■ ACTIVITY
Only lines that contain the word "cube" are to be returned from the data below.

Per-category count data
====================

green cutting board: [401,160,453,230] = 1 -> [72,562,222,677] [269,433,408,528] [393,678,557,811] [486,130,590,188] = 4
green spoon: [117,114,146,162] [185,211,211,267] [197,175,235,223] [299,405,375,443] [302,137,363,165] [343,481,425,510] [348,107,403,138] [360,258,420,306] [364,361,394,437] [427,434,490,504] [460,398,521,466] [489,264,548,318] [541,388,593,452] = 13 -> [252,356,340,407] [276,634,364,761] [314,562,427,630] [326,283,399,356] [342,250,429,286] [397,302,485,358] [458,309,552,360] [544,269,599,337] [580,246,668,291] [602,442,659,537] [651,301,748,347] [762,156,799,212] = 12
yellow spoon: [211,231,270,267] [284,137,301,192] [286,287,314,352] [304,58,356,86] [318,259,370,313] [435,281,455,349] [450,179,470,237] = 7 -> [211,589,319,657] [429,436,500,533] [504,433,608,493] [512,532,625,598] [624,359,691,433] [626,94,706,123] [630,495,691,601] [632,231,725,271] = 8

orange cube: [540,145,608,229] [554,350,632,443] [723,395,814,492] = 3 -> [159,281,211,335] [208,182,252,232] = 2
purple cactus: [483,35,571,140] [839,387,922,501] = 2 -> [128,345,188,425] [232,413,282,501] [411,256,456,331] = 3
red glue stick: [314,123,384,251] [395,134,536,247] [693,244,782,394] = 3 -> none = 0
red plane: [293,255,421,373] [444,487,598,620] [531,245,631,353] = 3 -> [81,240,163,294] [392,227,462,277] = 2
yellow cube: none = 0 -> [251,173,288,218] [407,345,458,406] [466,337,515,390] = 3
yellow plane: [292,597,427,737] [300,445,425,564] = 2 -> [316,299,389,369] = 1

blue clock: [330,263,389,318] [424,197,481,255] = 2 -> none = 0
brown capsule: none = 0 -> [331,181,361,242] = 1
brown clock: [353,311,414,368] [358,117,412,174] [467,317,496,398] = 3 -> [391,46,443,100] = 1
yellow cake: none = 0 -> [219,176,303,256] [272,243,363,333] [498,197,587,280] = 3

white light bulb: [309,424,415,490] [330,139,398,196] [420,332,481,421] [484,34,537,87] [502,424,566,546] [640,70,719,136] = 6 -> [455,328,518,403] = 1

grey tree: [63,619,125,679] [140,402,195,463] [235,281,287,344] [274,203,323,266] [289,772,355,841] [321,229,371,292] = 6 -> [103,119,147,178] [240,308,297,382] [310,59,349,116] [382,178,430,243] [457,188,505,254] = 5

====================

■ RESPONSE TO THE TASK
orange cube: [540,145,608,229] [554,350,632,443] [723,395,814,492] = 3 -> [159,281,211,335] [208,182,252,232] = 2
yellow cube: none = 0 -> [251,173,288,218] [407,345,458,406] [466,337,515,390] = 3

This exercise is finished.